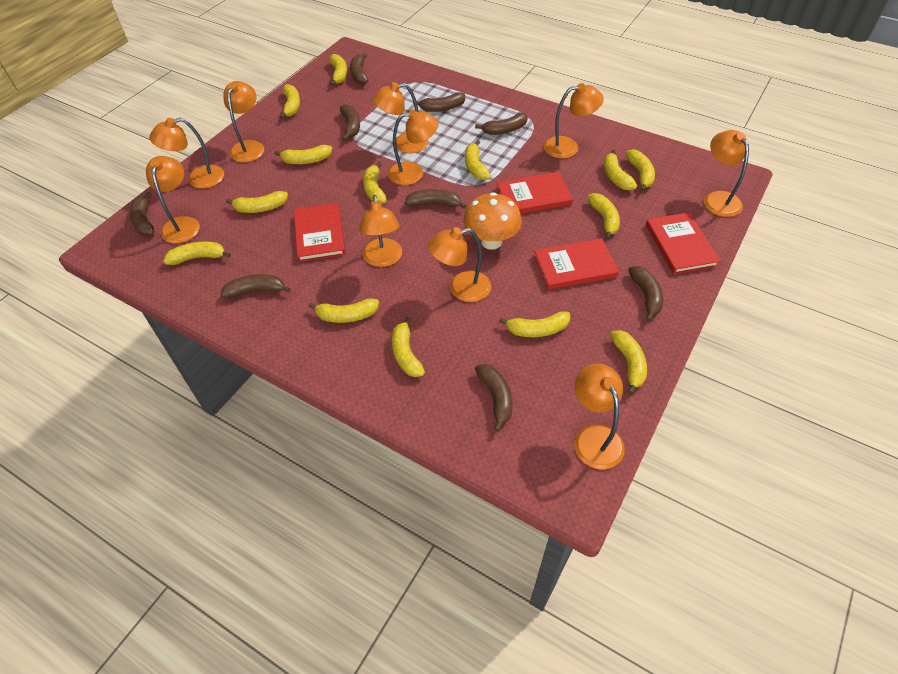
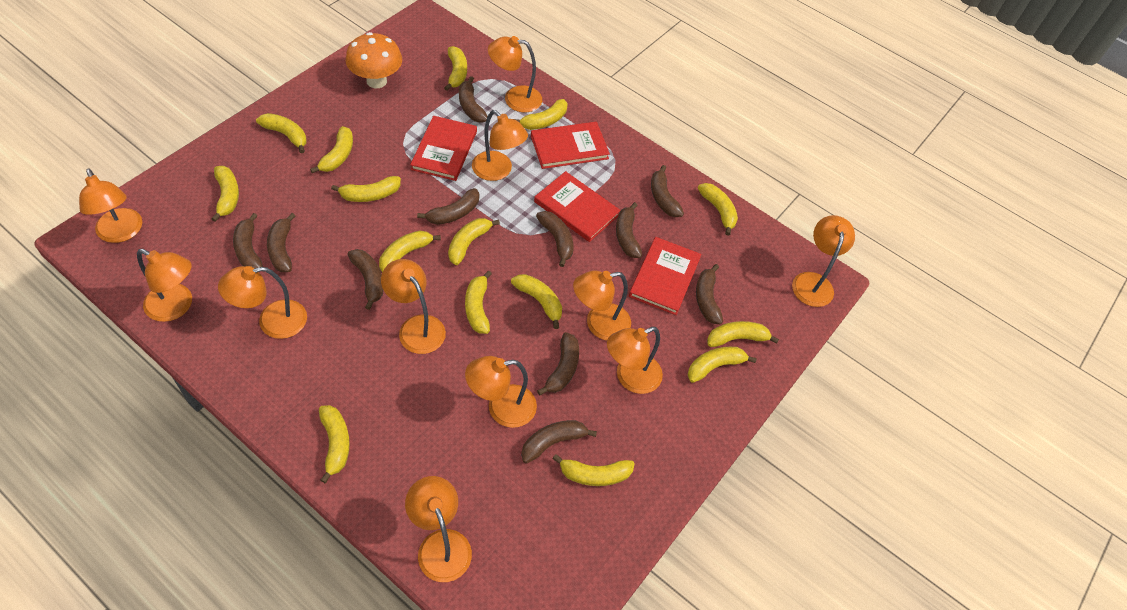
brown banana: [130,192,154,236] [221,274,291,298] [340,104,360,141] [350,53,368,85] [405,189,467,209] [413,92,465,112] [475,113,528,135] [475,364,513,432] [628,266,663,321] = 9 -> [233,213,263,269] [267,213,295,272] [347,249,383,310] [417,188,479,225] [459,76,488,123] [521,420,597,463] [536,211,574,267] [537,332,579,395] [616,202,642,258] [651,165,684,217] [696,264,723,324] = 11
orange lamp: [146,156,200,243] [149,118,224,188] [223,81,264,162] [359,195,402,267] [372,82,428,153] [388,110,439,185] [428,227,491,302] [544,83,604,158] [574,363,625,470] [704,130,749,217] = 10 -> [79,169,142,243] [137,249,192,322] [218,266,307,339] [381,259,446,354] [405,476,472,582] [465,356,537,428] [472,110,528,181] [488,36,542,113] [573,271,631,340] [607,327,663,394] [792,215,855,307] = 11
yellow banana: [163,242,231,265] [226,191,288,213] [275,145,332,164] [279,84,300,119] [309,298,379,323] [329,54,347,86] [363,162,387,204] [392,316,425,377] [465,140,491,180] [499,311,570,337] [587,193,620,239] [604,149,637,191] [610,330,647,394] [626,149,655,191] = 14 -> [211,166,239,222] [256,113,307,153] [310,126,353,173] [319,405,350,483] [331,176,401,202] [379,230,441,272] [444,46,467,91] [448,218,500,265] [465,271,492,334] [511,274,562,329] [514,99,568,130] [553,454,635,486] [688,347,757,383] [698,183,738,236] [707,321,779,347] = 15

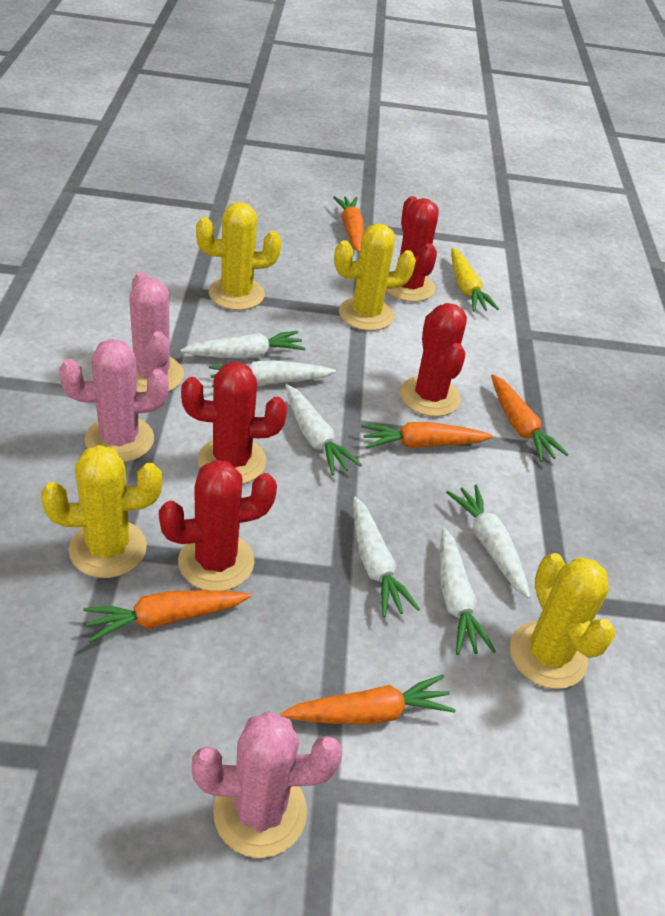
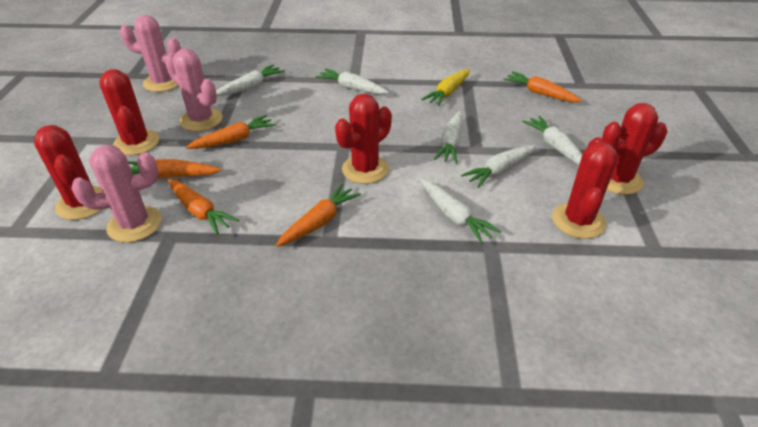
red cactus: [159,460,277,591] [181,362,287,484] [386,196,439,302] [400,303,467,417] = 4 -> [34,125,103,220] [99,69,159,156] [335,94,392,184] [552,137,618,239] [602,103,667,195] = 5
yellow cactus: [41,445,162,578] [196,202,281,310] [334,224,416,331] [510,553,615,689] = 4 -> none = 0

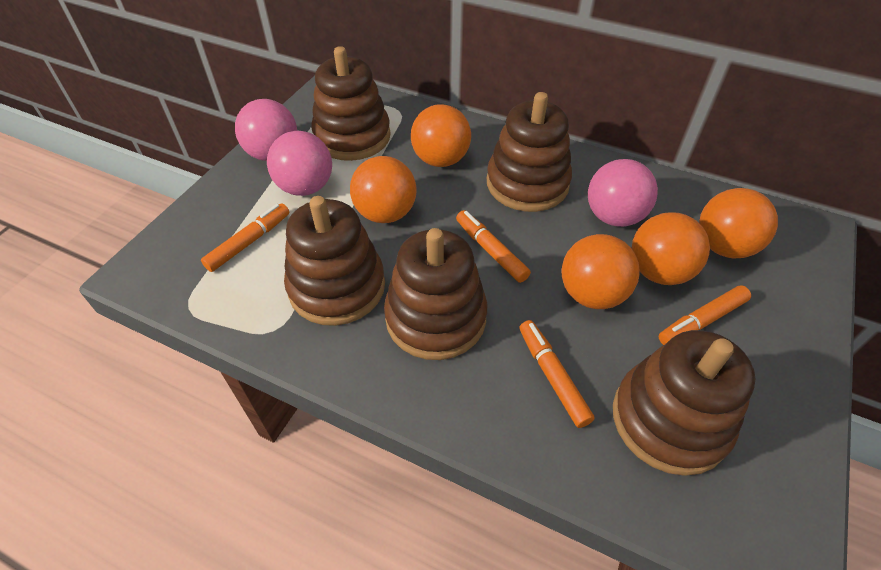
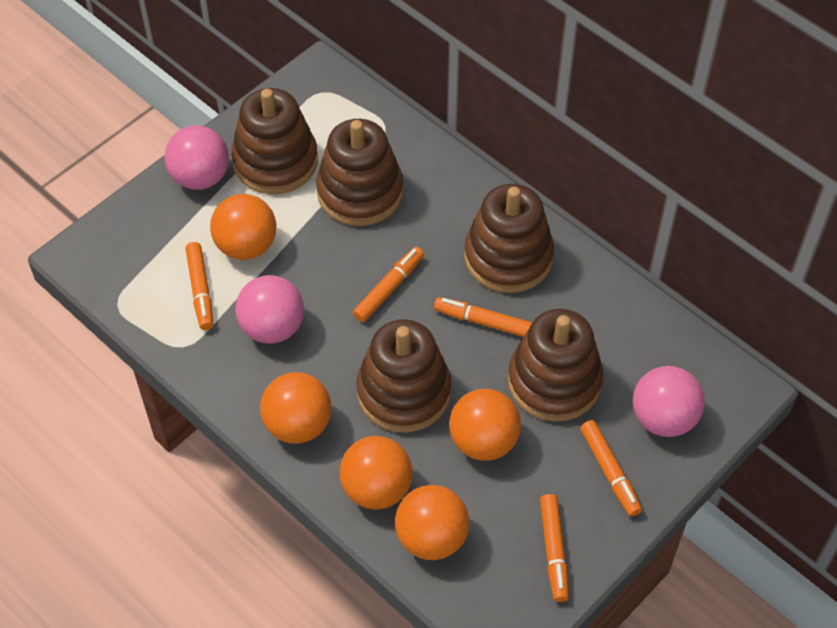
orange marker: [201,203,290,272] [456,210,531,283] [519,320,595,428] [659,285,751,345] = 4 -> [185,242,213,330] [353,247,424,322] [434,297,533,337] [540,494,569,602] [580,420,642,517] = 5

= = = = =

### Exercise directions:
Your task is to set down every entry exactly, leaving out any picture it contains.

### Result:
brown banana: [130,192,154,236] [221,274,291,298] [340,104,360,141] [350,53,368,85] [405,189,467,209] [413,92,465,112] [475,113,528,135] [475,364,513,432] [628,266,663,321] = 9 -> [233,213,263,269] [267,213,295,272] [347,249,383,310] [417,188,479,225] [459,76,488,123] [521,420,597,463] [536,211,574,267] [537,332,579,395] [616,202,642,258] [651,165,684,217] [696,264,723,324] = 11
orange lamp: [146,156,200,243] [149,118,224,188] [223,81,264,162] [359,195,402,267] [372,82,428,153] [388,110,439,185] [428,227,491,302] [544,83,604,158] [574,363,625,470] [704,130,749,217] = 10 -> [79,169,142,243] [137,249,192,322] [218,266,307,339] [381,259,446,354] [405,476,472,582] [465,356,537,428] [472,110,528,181] [488,36,542,113] [573,271,631,340] [607,327,663,394] [792,215,855,307] = 11
yellow banana: [163,242,231,265] [226,191,288,213] [275,145,332,164] [279,84,300,119] [309,298,379,323] [329,54,347,86] [363,162,387,204] [392,316,425,377] [465,140,491,180] [499,311,570,337] [587,193,620,239] [604,149,637,191] [610,330,647,394] [626,149,655,191] = 14 -> [211,166,239,222] [256,113,307,153] [310,126,353,173] [319,405,350,483] [331,176,401,202] [379,230,441,272] [444,46,467,91] [448,218,500,265] [465,271,492,334] [511,274,562,329] [514,99,568,130] [553,454,635,486] [688,347,757,383] [698,183,738,236] [707,321,779,347] = 15

red cactus: [159,460,277,591] [181,362,287,484] [386,196,439,302] [400,303,467,417] = 4 -> [34,125,103,220] [99,69,159,156] [335,94,392,184] [552,137,618,239] [602,103,667,195] = 5
yellow cactus: [41,445,162,578] [196,202,281,310] [334,224,416,331] [510,553,615,689] = 4 -> none = 0

orange marker: [201,203,290,272] [456,210,531,283] [519,320,595,428] [659,285,751,345] = 4 -> [185,242,213,330] [353,247,424,322] [434,297,533,337] [540,494,569,602] [580,420,642,517] = 5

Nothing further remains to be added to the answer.